• **WORK TO BE COMPLETED**:
You are asked to filter the data below and copy every line holding "none".

Object transformation records:
BEGIN

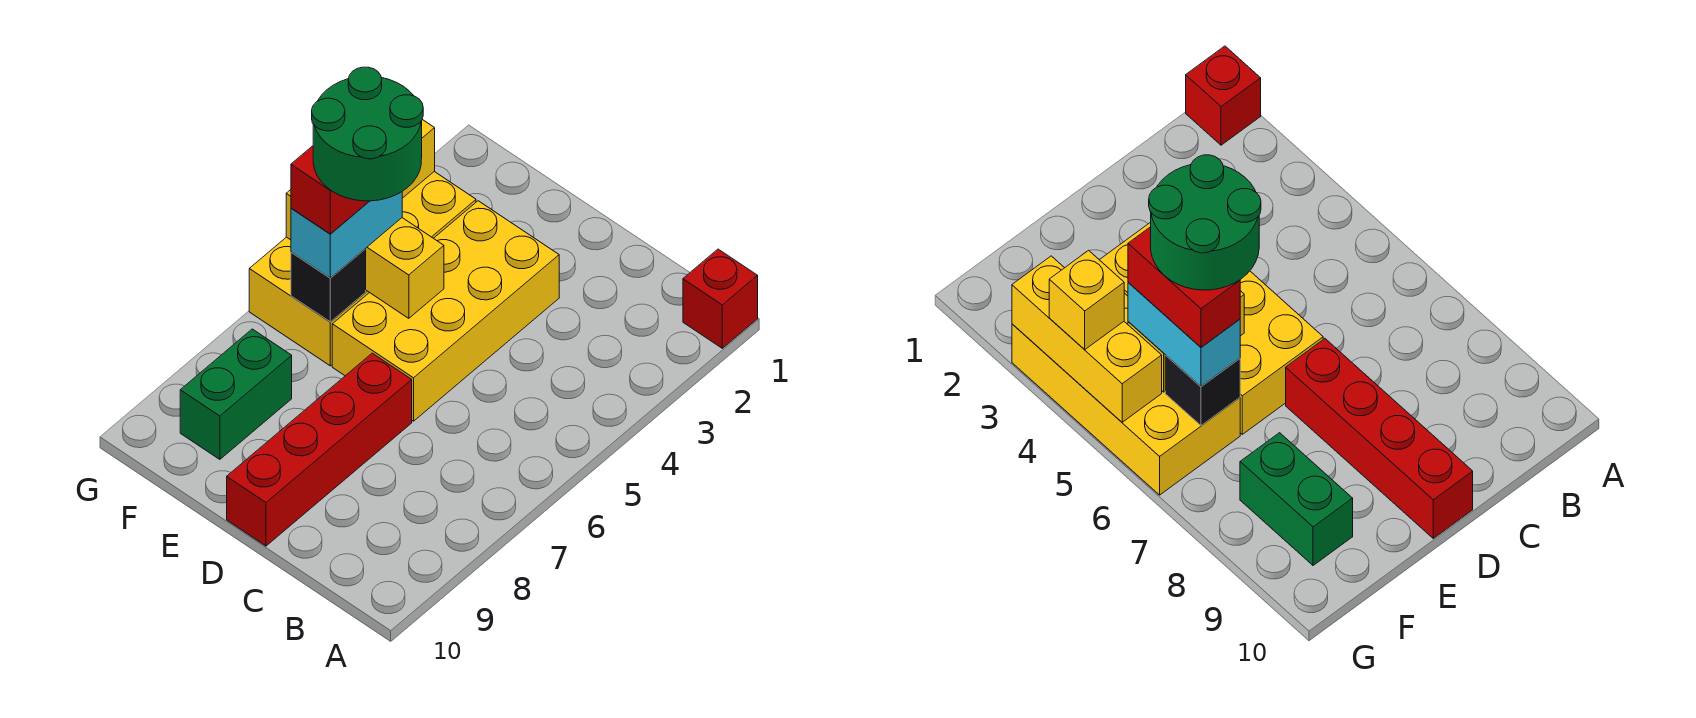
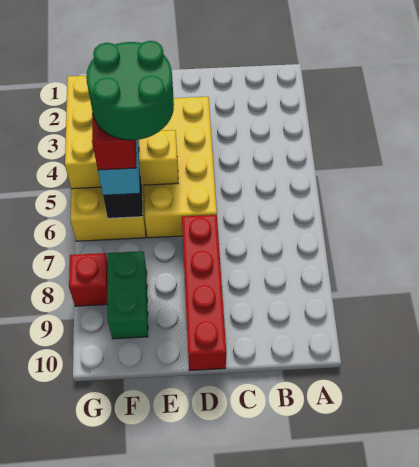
red 1x1 brick [683,249,758,348] -> red 1x1 brick moved to [69,253,108,306]
yellow 1x1 brick [1049,250,1124,350] -> none

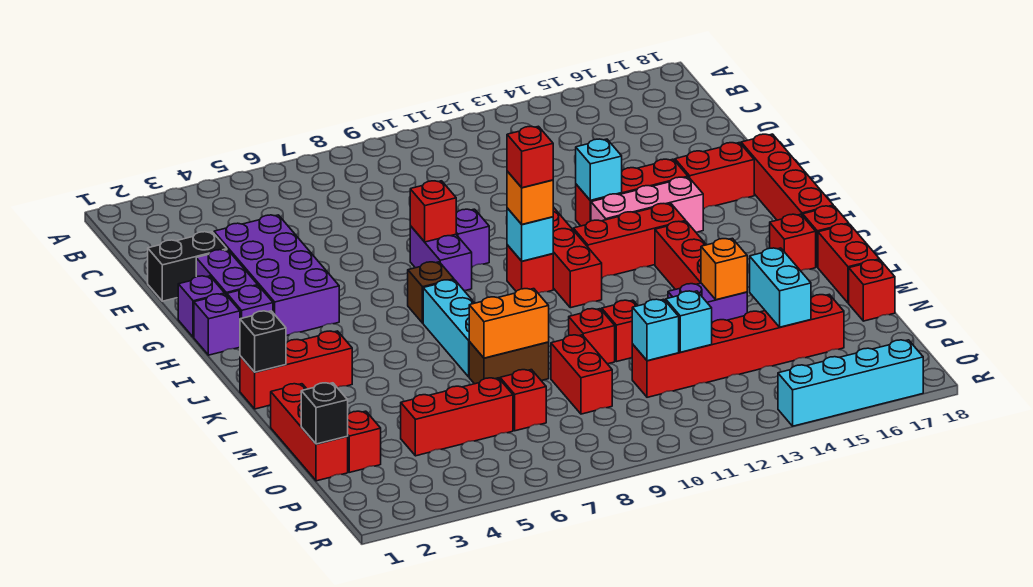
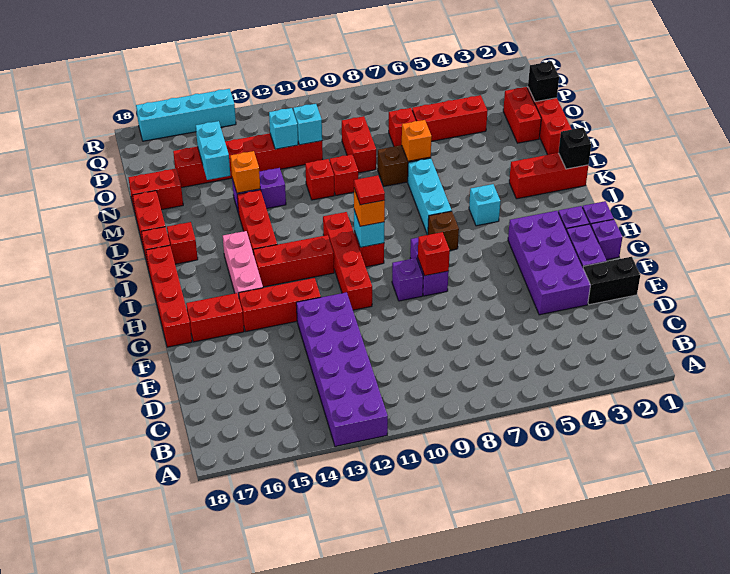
none -> purple 2x6 brick [296,292,388,446]
cyan 1x1 brick [576,139,622,200] -> cyan 1x1 brick moved to [469,184,500,226]
pink 1x3 brick [591,177,703,232] -> pink 1x3 brick turned to [223,231,263,297]
red 1x1 brick [507,126,553,188] -> red 1x1 tile [354,175,385,205]
orange 1x2 brick [469,289,549,358] -> orange 1x1 brick [402,120,432,161]
red 1x1 brick [849,260,895,321] -> red 1x2 brick [128,169,183,211]
red 1x1 brick [347,411,381,472] -> red 1x2 brick [503,87,541,143]

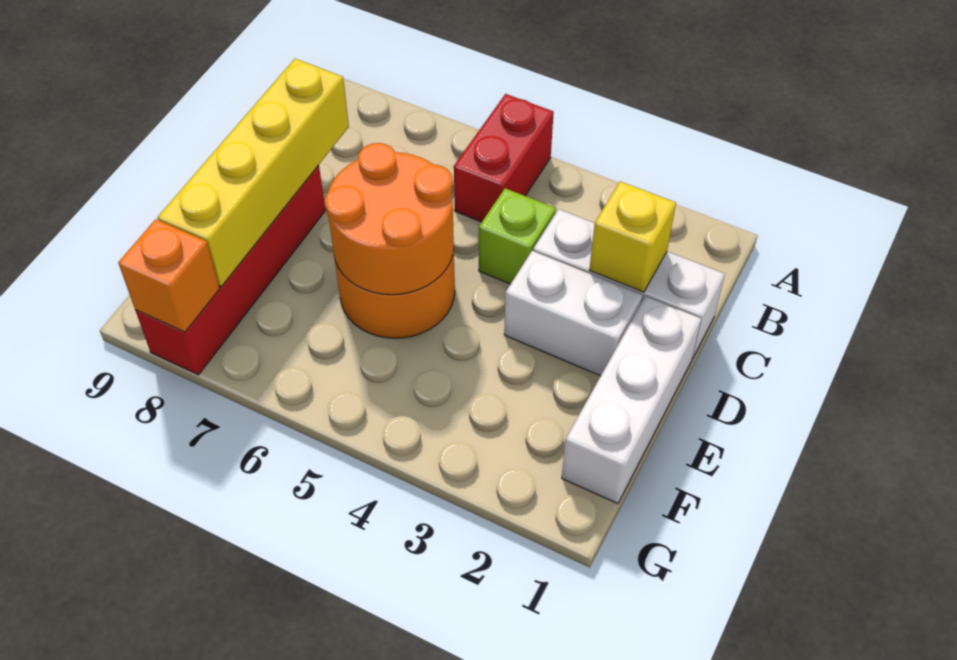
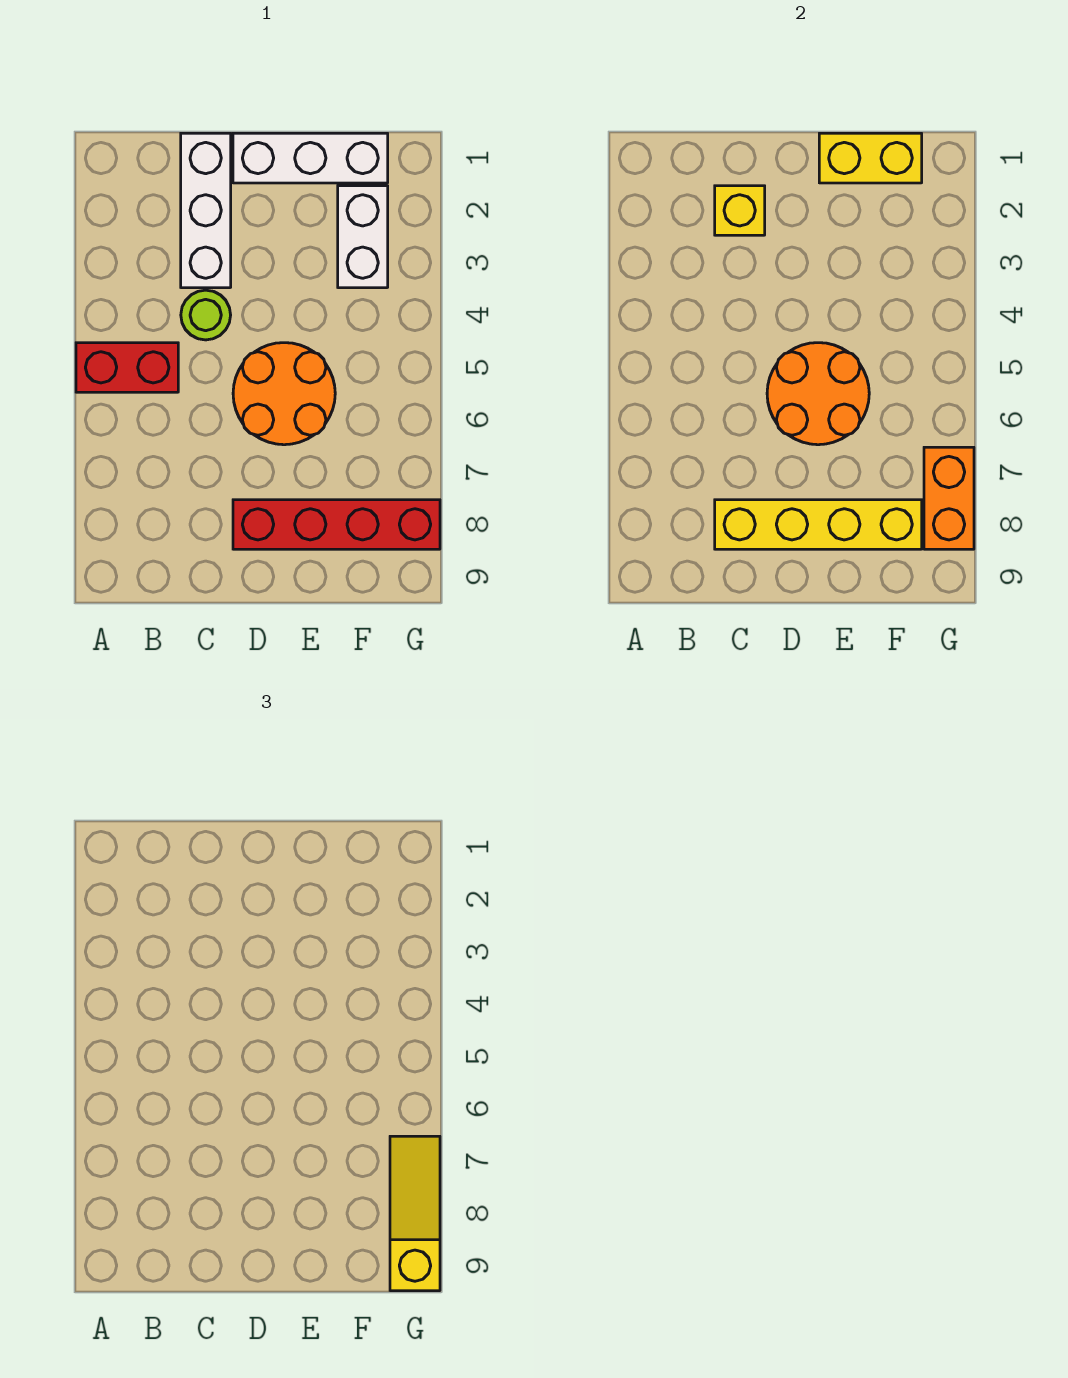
lime 1x1 brick [479,188,556,284] -> lime 1x1 round brick [181,290,231,340]
white 1x2 brick [504,251,643,376] -> white 1x2 brick moved to [338,186,388,288]
none -> yellow 1x2 brick [819,133,922,183]
none -> yellow 1x3 slope [390,1136,440,1291]
orange 1x1 brick [118,219,220,332] -> orange 1x2 brick [924,447,974,549]

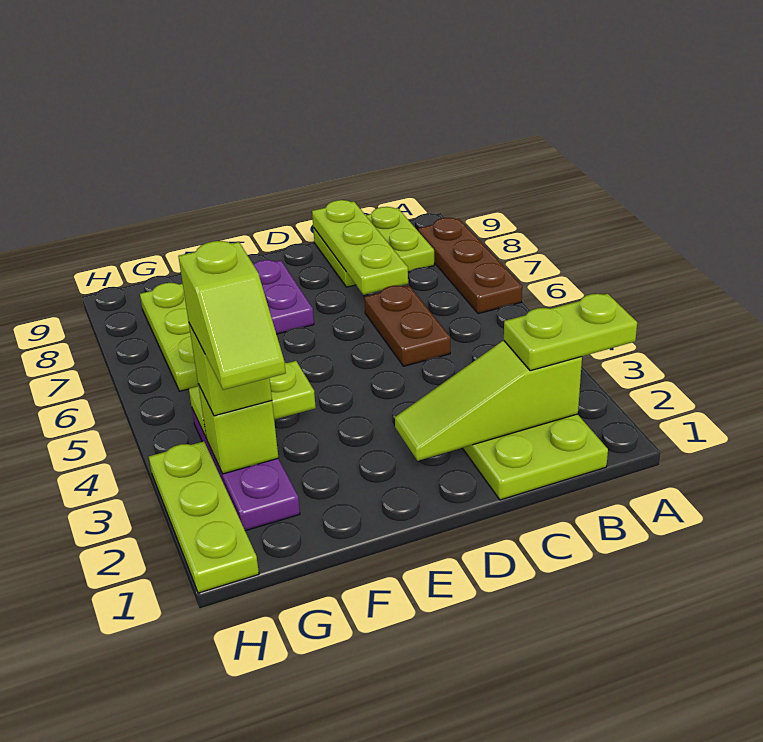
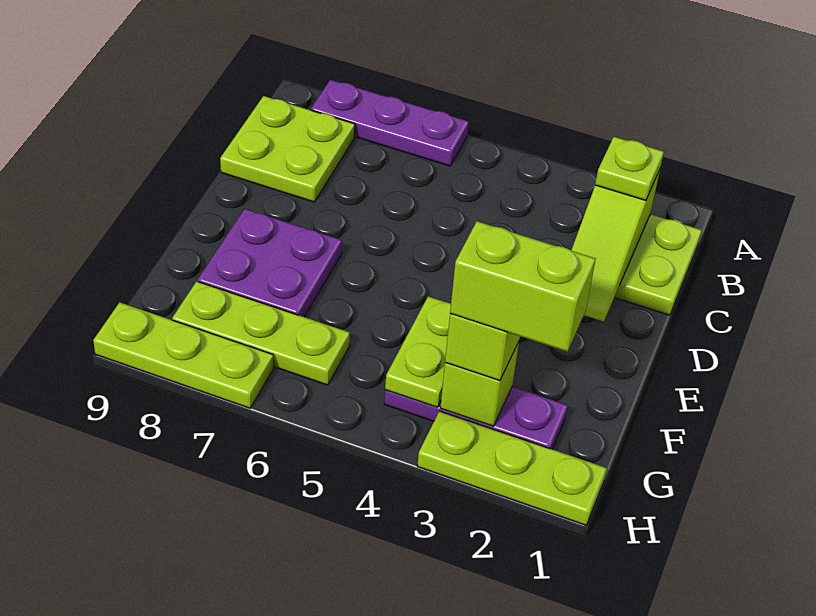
lime 1x2 plate [504,294,637,371] -> lime 1x1 plate [595,137,664,200]
brown 1x3 plate [418,218,522,314] -> purple 1x3 plate [311,80,469,166]
brown 1x2 plate [364,286,450,366] -> none
lime 1x3 plate [312,200,408,295] -> lime 1x3 plate moved to [93,302,274,408]
lime 1x2 slope [178,241,286,390] -> lime 1x2 brick [450,221,596,351]

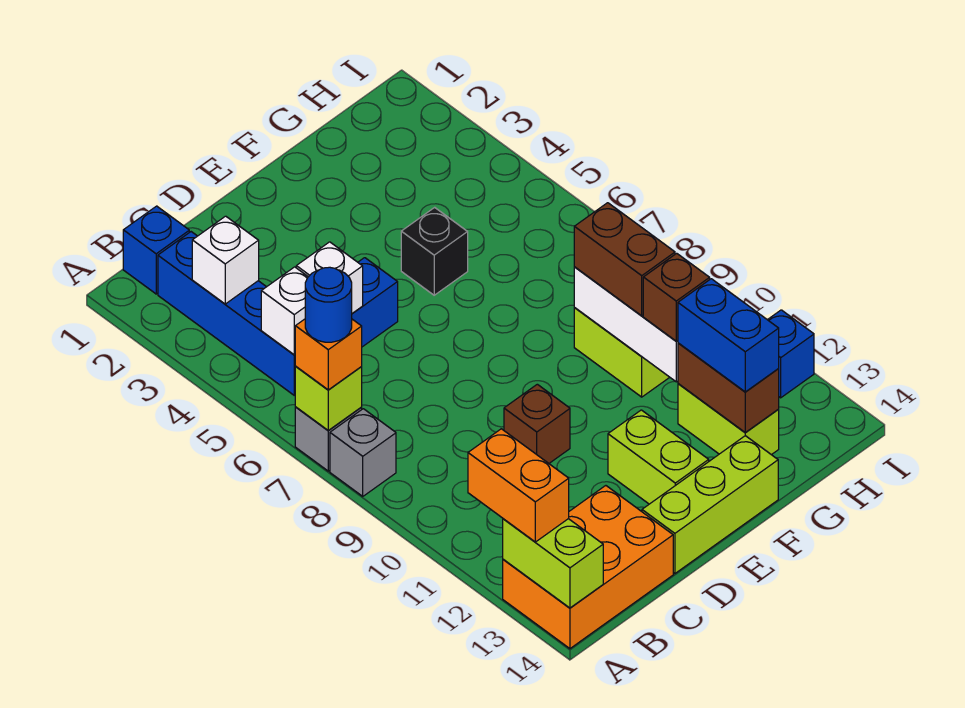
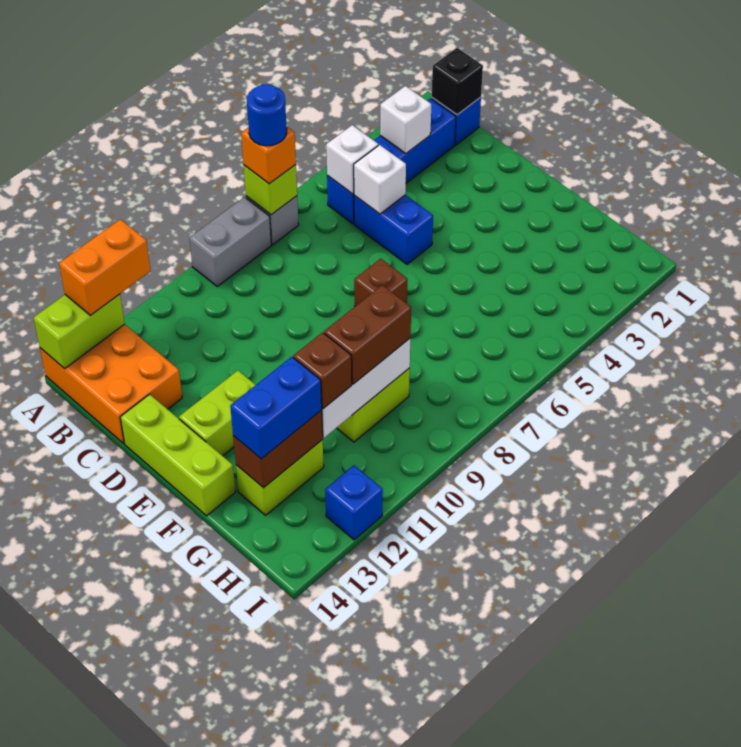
grey 1x1 brick [330,409,396,496] -> grey 1x2 brick [189,197,271,286]
brown 1x1 brick [504,384,570,463] -> brown 1x1 brick moved to [354,259,407,306]
black 1x1 brick [401,207,468,295] -> black 1x1 brick moved to [432,48,483,115]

END

• **ANSWER SECTION**:
yellow 1x1 brick [1049,250,1124,350] -> none
none -> purple 2x6 brick [296,292,388,446]
none -> yellow 1x2 brick [819,133,922,183]
none -> yellow 1x3 slope [390,1136,440,1291]
brown 1x2 plate [364,286,450,366] -> none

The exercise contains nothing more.